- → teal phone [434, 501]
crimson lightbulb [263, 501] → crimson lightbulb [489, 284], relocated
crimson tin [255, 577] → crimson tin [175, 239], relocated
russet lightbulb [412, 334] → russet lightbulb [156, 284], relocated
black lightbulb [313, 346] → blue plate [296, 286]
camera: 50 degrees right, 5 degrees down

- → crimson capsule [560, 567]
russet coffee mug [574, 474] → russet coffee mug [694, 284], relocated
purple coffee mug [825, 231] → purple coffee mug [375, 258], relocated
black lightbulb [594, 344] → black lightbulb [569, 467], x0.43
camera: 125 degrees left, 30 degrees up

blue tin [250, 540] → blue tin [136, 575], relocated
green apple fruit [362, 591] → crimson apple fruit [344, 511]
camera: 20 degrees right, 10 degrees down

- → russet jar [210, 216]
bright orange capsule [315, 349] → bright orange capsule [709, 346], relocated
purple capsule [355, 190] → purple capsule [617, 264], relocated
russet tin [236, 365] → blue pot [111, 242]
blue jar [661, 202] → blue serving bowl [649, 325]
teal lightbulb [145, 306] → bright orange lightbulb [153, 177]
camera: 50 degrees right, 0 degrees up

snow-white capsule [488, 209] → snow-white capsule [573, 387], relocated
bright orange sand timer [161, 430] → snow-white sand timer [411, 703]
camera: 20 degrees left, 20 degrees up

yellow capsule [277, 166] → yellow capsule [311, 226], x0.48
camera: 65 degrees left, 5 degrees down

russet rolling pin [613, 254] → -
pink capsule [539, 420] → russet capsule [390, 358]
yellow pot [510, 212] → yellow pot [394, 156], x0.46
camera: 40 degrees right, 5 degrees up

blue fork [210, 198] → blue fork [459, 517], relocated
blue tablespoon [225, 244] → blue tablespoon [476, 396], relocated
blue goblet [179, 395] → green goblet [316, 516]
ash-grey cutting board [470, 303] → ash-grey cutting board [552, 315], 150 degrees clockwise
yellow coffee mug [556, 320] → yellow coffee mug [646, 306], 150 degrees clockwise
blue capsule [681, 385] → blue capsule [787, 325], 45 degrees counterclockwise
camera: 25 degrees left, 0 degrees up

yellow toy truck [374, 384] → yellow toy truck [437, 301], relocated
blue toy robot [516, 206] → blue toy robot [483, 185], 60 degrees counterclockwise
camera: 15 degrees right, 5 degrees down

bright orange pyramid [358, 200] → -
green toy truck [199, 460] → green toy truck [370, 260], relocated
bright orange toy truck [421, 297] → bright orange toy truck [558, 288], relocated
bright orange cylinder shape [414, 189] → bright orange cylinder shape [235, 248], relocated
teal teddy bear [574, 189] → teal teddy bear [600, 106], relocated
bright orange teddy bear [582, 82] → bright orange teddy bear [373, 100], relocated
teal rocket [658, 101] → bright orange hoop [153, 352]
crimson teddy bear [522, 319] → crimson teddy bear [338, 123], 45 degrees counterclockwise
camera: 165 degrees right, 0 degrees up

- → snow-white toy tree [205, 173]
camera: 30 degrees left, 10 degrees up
•••••
#### WHAT IS REQUIRED
Return all of the material precisely as written.

#### TASK OUTPUT
- → teal phone [434, 501]
crimson lightbulb [263, 501] → crimson lightbulb [489, 284], relocated
crimson tin [255, 577] → crimson tin [175, 239], relocated
russet lightbulb [412, 334] → russet lightbulb [156, 284], relocated
black lightbulb [313, 346] → blue plate [296, 286]
camera: 50 degrees right, 5 degrees down

- → crimson capsule [560, 567]
russet coffee mug [574, 474] → russet coffee mug [694, 284], relocated
purple coffee mug [825, 231] → purple coffee mug [375, 258], relocated
black lightbulb [594, 344] → black lightbulb [569, 467], x0.43
camera: 125 degrees left, 30 degrees up

blue tin [250, 540] → blue tin [136, 575], relocated
green apple fruit [362, 591] → crimson apple fruit [344, 511]
camera: 20 degrees right, 10 degrees down

- → russet jar [210, 216]
bright orange capsule [315, 349] → bright orange capsule [709, 346], relocated
purple capsule [355, 190] → purple capsule [617, 264], relocated
russet tin [236, 365] → blue pot [111, 242]
blue jar [661, 202] → blue serving bowl [649, 325]
teal lightbulb [145, 306] → bright orange lightbulb [153, 177]
camera: 50 degrees right, 0 degrees up

snow-white capsule [488, 209] → snow-white capsule [573, 387], relocated
bright orange sand timer [161, 430] → snow-white sand timer [411, 703]
camera: 20 degrees left, 20 degrees up

yellow capsule [277, 166] → yellow capsule [311, 226], x0.48
camera: 65 degrees left, 5 degrees down

russet rolling pin [613, 254] → -
pink capsule [539, 420] → russet capsule [390, 358]
yellow pot [510, 212] → yellow pot [394, 156], x0.46
camera: 40 degrees right, 5 degrees up

blue fork [210, 198] → blue fork [459, 517], relocated
blue tablespoon [225, 244] → blue tablespoon [476, 396], relocated
blue goblet [179, 395] → green goblet [316, 516]
ash-grey cutting board [470, 303] → ash-grey cutting board [552, 315], 150 degrees clockwise
yellow coffee mug [556, 320] → yellow coffee mug [646, 306], 150 degrees clockwise
blue capsule [681, 385] → blue capsule [787, 325], 45 degrees counterclockwise
camera: 25 degrees left, 0 degrees up

yellow toy truck [374, 384] → yellow toy truck [437, 301], relocated
blue toy robot [516, 206] → blue toy robot [483, 185], 60 degrees counterclockwise
camera: 15 degrees right, 5 degrees down

bright orange pyramid [358, 200] → -
green toy truck [199, 460] → green toy truck [370, 260], relocated
bright orange toy truck [421, 297] → bright orange toy truck [558, 288], relocated
bright orange cylinder shape [414, 189] → bright orange cylinder shape [235, 248], relocated
teal teddy bear [574, 189] → teal teddy bear [600, 106], relocated
bright orange teddy bear [582, 82] → bright orange teddy bear [373, 100], relocated
teal rocket [658, 101] → bright orange hoop [153, 352]
crimson teddy bear [522, 319] → crimson teddy bear [338, 123], 45 degrees counterclockwise
camera: 165 degrees right, 0 degrees up

- → snow-white toy tree [205, 173]
camera: 30 degrees left, 10 degrees up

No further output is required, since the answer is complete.